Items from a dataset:
****************
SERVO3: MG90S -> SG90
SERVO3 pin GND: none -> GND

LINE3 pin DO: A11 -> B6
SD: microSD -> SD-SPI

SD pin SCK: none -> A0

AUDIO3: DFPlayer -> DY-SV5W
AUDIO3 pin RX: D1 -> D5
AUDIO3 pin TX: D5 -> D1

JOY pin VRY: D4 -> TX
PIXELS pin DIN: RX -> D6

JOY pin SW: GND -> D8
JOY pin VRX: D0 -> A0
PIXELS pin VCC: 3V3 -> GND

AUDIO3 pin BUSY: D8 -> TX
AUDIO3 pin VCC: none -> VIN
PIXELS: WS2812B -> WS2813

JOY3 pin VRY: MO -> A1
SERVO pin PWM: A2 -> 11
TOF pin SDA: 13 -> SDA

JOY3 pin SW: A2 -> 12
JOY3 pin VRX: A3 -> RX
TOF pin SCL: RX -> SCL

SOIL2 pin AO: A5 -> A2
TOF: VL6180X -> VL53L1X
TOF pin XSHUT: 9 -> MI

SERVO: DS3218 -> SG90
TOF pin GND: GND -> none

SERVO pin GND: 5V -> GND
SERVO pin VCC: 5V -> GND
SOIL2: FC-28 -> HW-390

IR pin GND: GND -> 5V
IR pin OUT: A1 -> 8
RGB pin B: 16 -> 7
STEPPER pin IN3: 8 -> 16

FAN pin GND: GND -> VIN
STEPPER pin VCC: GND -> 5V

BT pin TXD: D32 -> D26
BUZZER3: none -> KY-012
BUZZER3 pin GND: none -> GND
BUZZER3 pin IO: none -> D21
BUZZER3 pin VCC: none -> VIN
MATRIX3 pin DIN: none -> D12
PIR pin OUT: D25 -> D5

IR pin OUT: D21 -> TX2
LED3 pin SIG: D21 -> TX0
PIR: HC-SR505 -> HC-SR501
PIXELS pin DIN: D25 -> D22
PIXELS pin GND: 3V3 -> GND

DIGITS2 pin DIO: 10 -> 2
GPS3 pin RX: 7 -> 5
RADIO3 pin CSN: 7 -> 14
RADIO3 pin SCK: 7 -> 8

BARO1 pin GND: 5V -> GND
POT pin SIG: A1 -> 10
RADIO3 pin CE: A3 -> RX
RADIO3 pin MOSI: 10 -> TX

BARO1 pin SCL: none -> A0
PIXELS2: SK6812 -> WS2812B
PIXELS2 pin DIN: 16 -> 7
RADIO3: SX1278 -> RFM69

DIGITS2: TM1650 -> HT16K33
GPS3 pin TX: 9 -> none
****************
**Work required:** Scan the data above. Return every line with "STEPPER" in it.

**Your solution:**
STEPPER pin IN3: 8 -> 16
STEPPER pin VCC: GND -> 5V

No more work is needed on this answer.